*演習資料*.
###

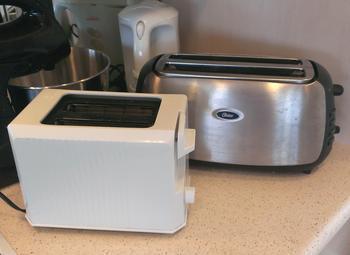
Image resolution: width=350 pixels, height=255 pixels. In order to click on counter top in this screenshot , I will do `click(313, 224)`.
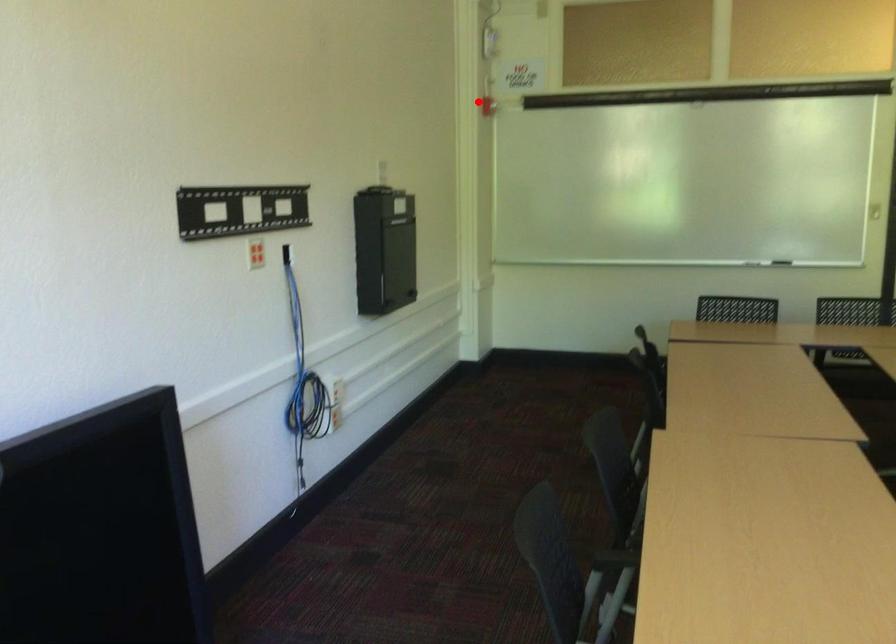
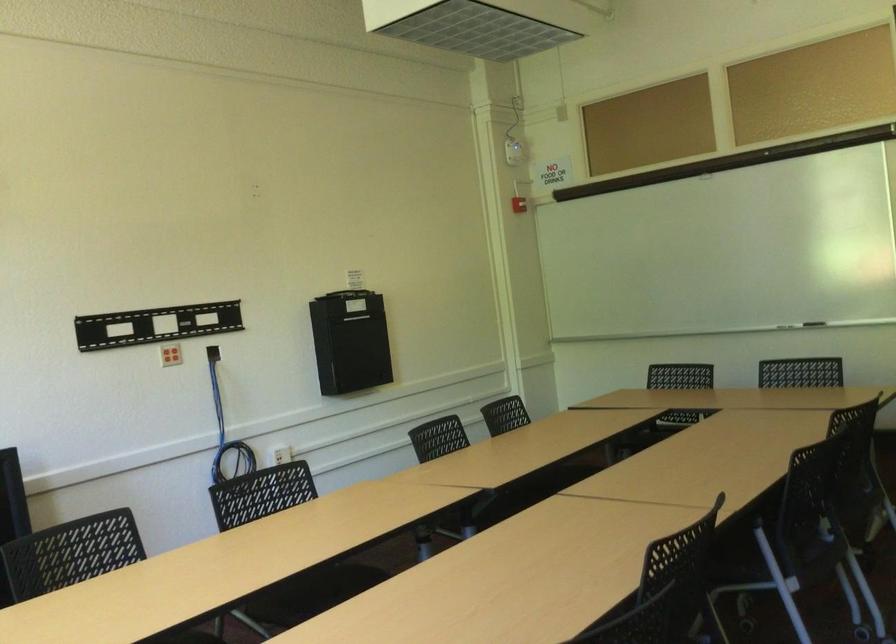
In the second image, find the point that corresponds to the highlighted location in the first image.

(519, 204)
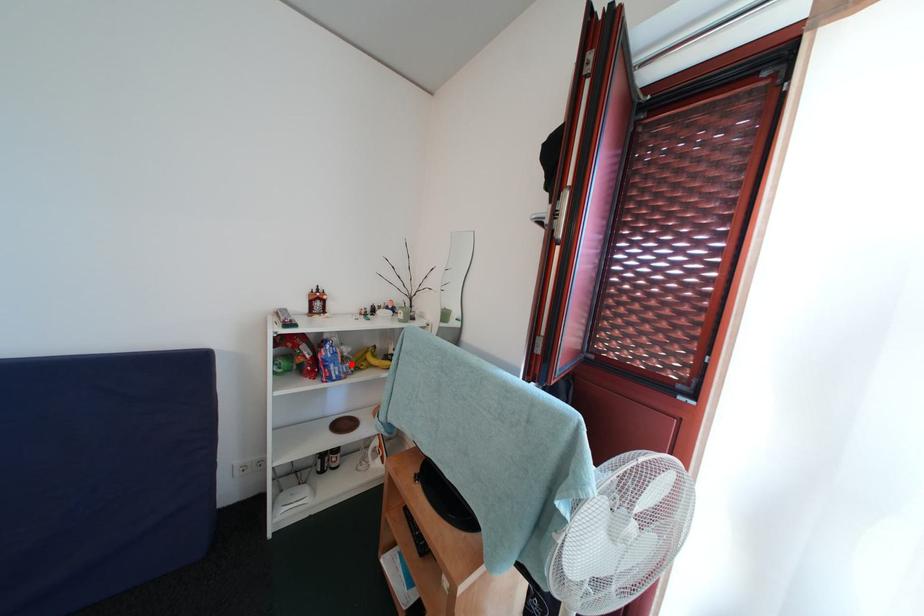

###

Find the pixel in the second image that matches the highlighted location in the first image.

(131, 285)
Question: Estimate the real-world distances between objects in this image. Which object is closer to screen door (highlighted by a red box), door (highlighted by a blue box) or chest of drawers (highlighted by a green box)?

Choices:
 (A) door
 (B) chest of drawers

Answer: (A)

###

*課題の指示*.
上の記録から、「Find the pixel」を含む行から「Answer: (A)」を含む行までを、両端の行も含めて一字一句変えずに書き写すこと。

*記述回答*.
Find the pixel in the second image that matches the highlighted location in the first image.

(131, 285)
Question: Estimate the real-world distances between objects in this image. Which object is closer to screen door (highlighted by a red box), door (highlighted by a blue box) or chest of drawers (highlighted by a green box)?

Choices:
 (A) door
 (B) chest of drawers

Answer: (A)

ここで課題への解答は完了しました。